** Opening Given records block **
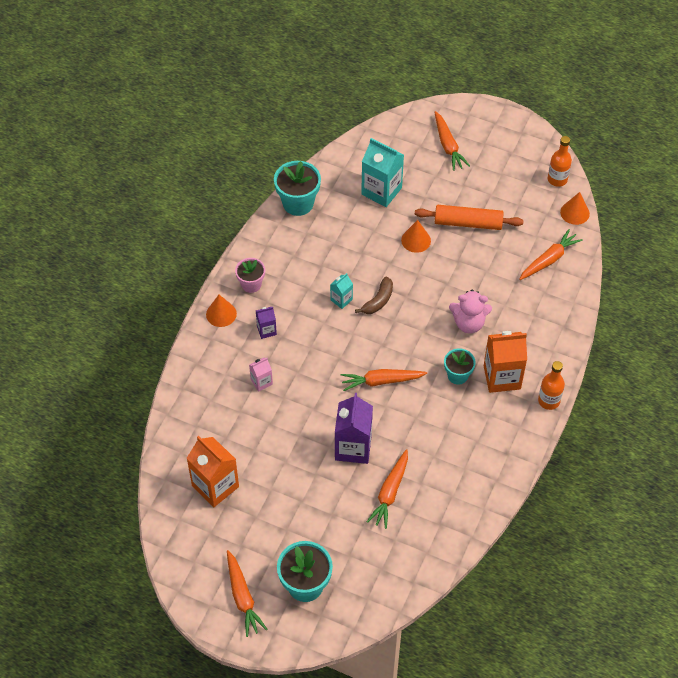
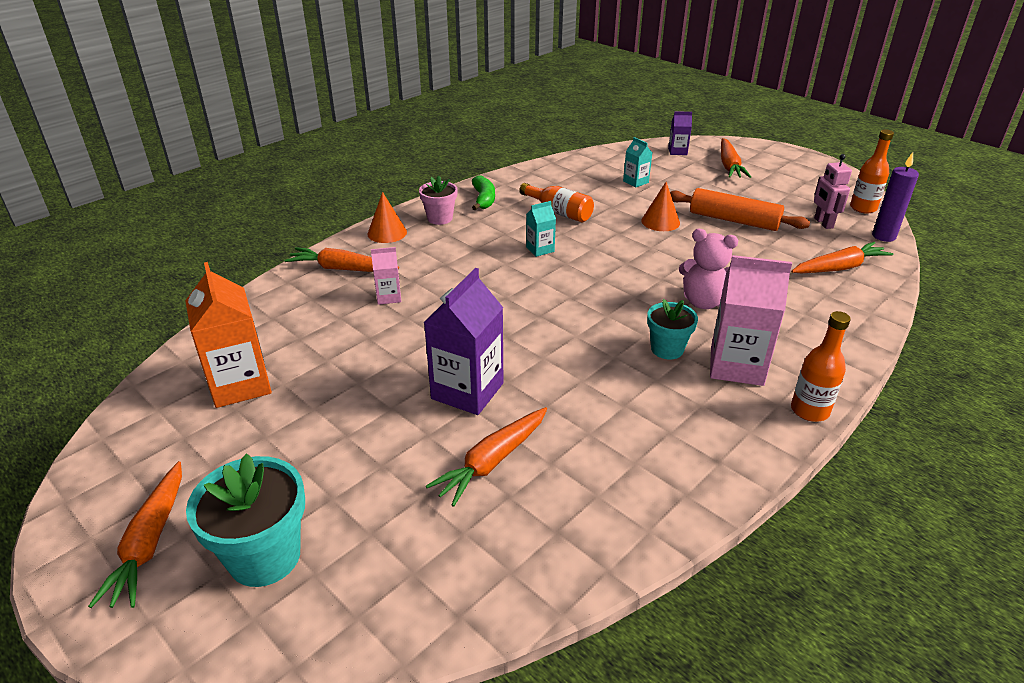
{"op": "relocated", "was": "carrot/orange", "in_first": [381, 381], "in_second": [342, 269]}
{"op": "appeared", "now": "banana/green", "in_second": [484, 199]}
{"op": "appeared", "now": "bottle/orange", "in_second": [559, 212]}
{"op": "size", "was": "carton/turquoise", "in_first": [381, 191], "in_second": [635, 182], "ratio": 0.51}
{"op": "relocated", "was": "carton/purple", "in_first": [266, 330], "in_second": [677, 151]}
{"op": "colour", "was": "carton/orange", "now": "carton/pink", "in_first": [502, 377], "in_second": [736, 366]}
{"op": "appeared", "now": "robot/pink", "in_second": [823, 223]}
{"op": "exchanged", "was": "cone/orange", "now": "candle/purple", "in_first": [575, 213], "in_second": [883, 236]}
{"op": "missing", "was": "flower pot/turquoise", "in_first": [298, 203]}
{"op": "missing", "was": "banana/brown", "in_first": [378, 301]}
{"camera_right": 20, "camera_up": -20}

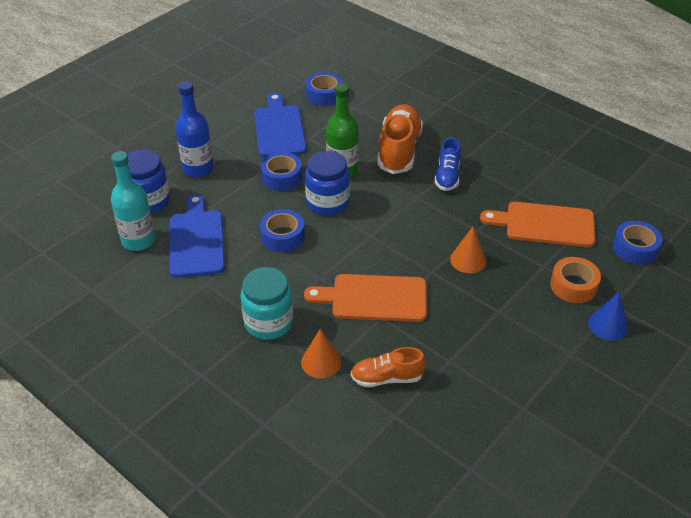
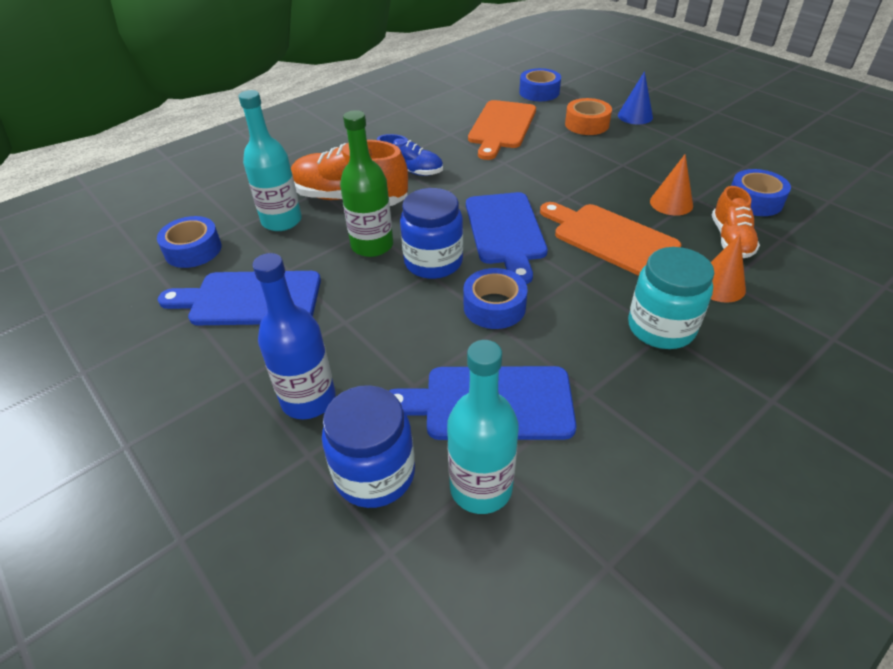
{"op": "appeared", "now": "bottle/turquoise", "in_second": [282, 221]}
{"op": "appeared", "now": "cutting board/blue", "in_second": [505, 231]}
{"op": "spun", "was": "cutting board/orange", "in_first": [374, 298], "in_second": [610, 238], "clockwise": 120}
{"op": "relocated", "was": "cone/orange", "in_first": [468, 260], "in_second": [671, 203]}
{"op": "relocated", "was": "tape/blue", "in_first": [281, 177], "in_second": [754, 201]}
{"camera_right": -80, "camera_up": 0}

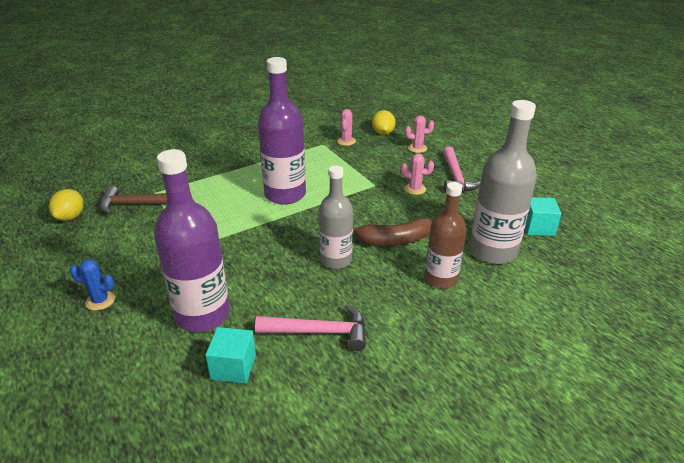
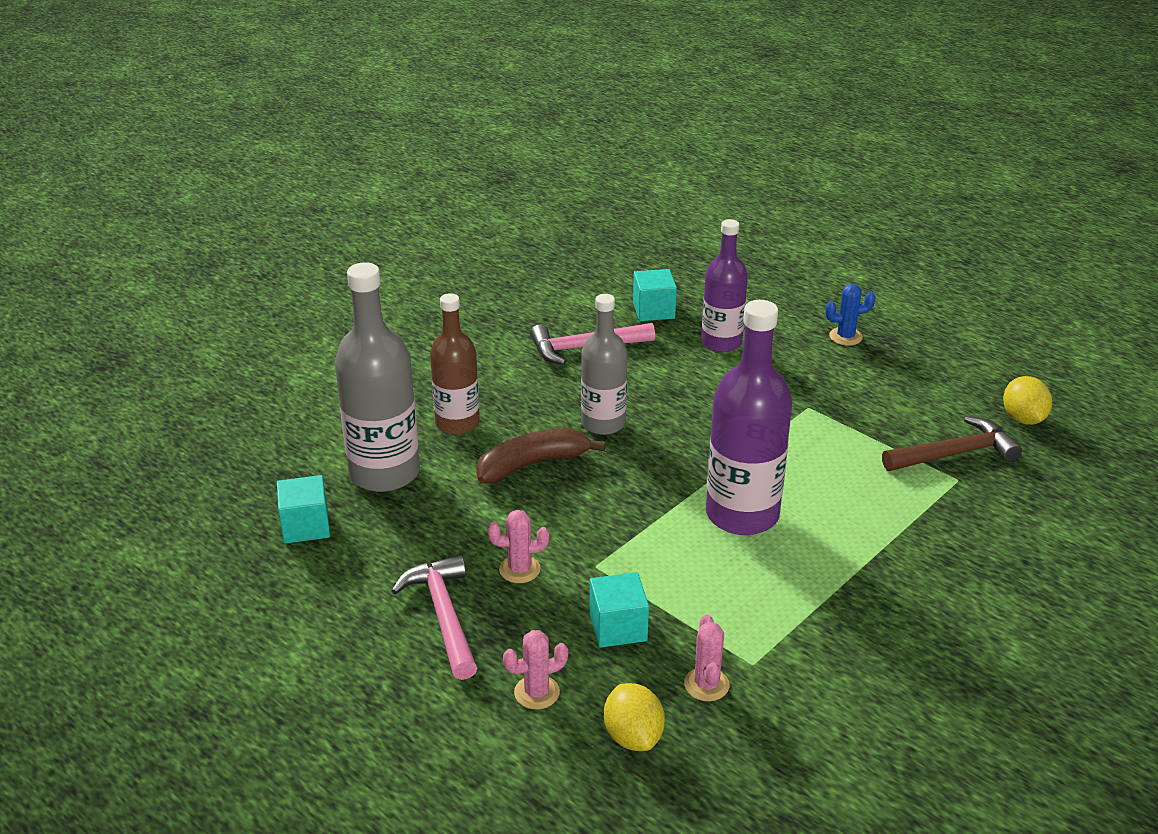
{"op": "appeared", "now": "cube/turquoise", "in_second": [618, 627]}
{"op": "size", "was": "bottle/purple", "in_first": [202, 315], "in_second": [721, 342], "ratio": 0.66}
{"camera_right": 165, "camera_up": 0}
** Closing Given records block **
Print the entries above exactly, leaving pictures out.

### Exercise result
{"op": "relocated", "was": "carrot/orange", "in_first": [381, 381], "in_second": [342, 269]}
{"op": "appeared", "now": "banana/green", "in_second": [484, 199]}
{"op": "appeared", "now": "bottle/orange", "in_second": [559, 212]}
{"op": "size", "was": "carton/turquoise", "in_first": [381, 191], "in_second": [635, 182], "ratio": 0.51}
{"op": "relocated", "was": "carton/purple", "in_first": [266, 330], "in_second": [677, 151]}
{"op": "colour", "was": "carton/orange", "now": "carton/pink", "in_first": [502, 377], "in_second": [736, 366]}
{"op": "appeared", "now": "robot/pink", "in_second": [823, 223]}
{"op": "exchanged", "was": "cone/orange", "now": "candle/purple", "in_first": [575, 213], "in_second": [883, 236]}
{"op": "missing", "was": "flower pot/turquoise", "in_first": [298, 203]}
{"op": "missing", "was": "banana/brown", "in_first": [378, 301]}
{"camera_right": 20, "camera_up": -20}

{"op": "appeared", "now": "bottle/turquoise", "in_second": [282, 221]}
{"op": "appeared", "now": "cutting board/blue", "in_second": [505, 231]}
{"op": "spun", "was": "cutting board/orange", "in_first": [374, 298], "in_second": [610, 238], "clockwise": 120}
{"op": "relocated", "was": "cone/orange", "in_first": [468, 260], "in_second": [671, 203]}
{"op": "relocated", "was": "tape/blue", "in_first": [281, 177], "in_second": [754, 201]}
{"camera_right": -80, "camera_up": 0}

{"op": "appeared", "now": "cube/turquoise", "in_second": [618, 627]}
{"op": "size", "was": "bottle/purple", "in_first": [202, 315], "in_second": [721, 342], "ratio": 0.66}
{"camera_right": 165, "camera_up": 0}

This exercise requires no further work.